[Start of Attachment]

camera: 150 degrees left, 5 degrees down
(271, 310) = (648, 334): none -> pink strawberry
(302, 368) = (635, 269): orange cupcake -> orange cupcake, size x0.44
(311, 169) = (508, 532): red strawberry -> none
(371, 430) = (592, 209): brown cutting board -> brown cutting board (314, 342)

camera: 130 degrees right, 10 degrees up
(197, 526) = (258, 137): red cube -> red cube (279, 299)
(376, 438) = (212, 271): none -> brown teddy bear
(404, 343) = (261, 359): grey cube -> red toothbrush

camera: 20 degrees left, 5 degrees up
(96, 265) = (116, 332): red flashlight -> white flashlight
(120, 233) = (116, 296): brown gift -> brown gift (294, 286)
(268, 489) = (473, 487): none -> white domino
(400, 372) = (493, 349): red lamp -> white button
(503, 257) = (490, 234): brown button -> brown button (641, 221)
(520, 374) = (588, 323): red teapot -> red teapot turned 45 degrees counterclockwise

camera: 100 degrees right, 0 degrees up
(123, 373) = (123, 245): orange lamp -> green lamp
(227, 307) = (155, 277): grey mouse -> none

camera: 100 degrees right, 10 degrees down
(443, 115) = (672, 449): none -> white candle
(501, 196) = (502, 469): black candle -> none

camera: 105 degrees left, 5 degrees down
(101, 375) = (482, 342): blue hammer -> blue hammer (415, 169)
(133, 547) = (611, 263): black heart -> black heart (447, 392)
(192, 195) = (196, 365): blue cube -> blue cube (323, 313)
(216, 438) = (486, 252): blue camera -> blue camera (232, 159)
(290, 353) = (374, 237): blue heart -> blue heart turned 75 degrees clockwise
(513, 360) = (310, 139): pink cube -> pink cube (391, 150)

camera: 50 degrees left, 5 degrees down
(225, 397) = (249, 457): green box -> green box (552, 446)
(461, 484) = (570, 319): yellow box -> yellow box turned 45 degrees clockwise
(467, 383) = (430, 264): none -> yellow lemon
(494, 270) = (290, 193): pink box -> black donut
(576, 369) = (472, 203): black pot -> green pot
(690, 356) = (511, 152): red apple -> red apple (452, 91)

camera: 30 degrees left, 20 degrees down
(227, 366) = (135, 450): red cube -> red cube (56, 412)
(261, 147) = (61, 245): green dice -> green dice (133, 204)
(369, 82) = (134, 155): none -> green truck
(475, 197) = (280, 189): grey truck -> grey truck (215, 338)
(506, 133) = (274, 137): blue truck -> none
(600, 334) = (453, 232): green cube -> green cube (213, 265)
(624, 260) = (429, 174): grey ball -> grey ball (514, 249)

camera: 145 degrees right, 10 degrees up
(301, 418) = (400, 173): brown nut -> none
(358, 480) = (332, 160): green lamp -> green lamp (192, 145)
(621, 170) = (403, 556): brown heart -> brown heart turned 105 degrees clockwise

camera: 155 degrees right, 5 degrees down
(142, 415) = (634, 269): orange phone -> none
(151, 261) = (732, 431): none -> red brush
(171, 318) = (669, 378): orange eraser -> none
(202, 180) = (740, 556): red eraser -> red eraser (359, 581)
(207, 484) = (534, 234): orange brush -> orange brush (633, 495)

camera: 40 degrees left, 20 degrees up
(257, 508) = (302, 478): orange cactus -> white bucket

[End of Attachment]

▶ [What you have to do] Beginning at the first line of the records, retype exactly every line up to and including the one with "camera: 105 degrees left, 5 degrees down".

▶ [Answer to this exercise]
camera: 150 degrees left, 5 degrees down
(271, 310) = (648, 334): none -> pink strawberry
(302, 368) = (635, 269): orange cupcake -> orange cupcake, size x0.44
(311, 169) = (508, 532): red strawberry -> none
(371, 430) = (592, 209): brown cutting board -> brown cutting board (314, 342)

camera: 130 degrees right, 10 degrees up
(197, 526) = (258, 137): red cube -> red cube (279, 299)
(376, 438) = (212, 271): none -> brown teddy bear
(404, 343) = (261, 359): grey cube -> red toothbrush

camera: 20 degrees left, 5 degrees up
(96, 265) = (116, 332): red flashlight -> white flashlight
(120, 233) = (116, 296): brown gift -> brown gift (294, 286)
(268, 489) = (473, 487): none -> white domino
(400, 372) = (493, 349): red lamp -> white button
(503, 257) = (490, 234): brown button -> brown button (641, 221)
(520, 374) = (588, 323): red teapot -> red teapot turned 45 degrees counterclockwise

camera: 100 degrees right, 0 degrees up
(123, 373) = (123, 245): orange lamp -> green lamp
(227, 307) = (155, 277): grey mouse -> none

camera: 100 degrees right, 10 degrees down
(443, 115) = (672, 449): none -> white candle
(501, 196) = (502, 469): black candle -> none

camera: 105 degrees left, 5 degrees down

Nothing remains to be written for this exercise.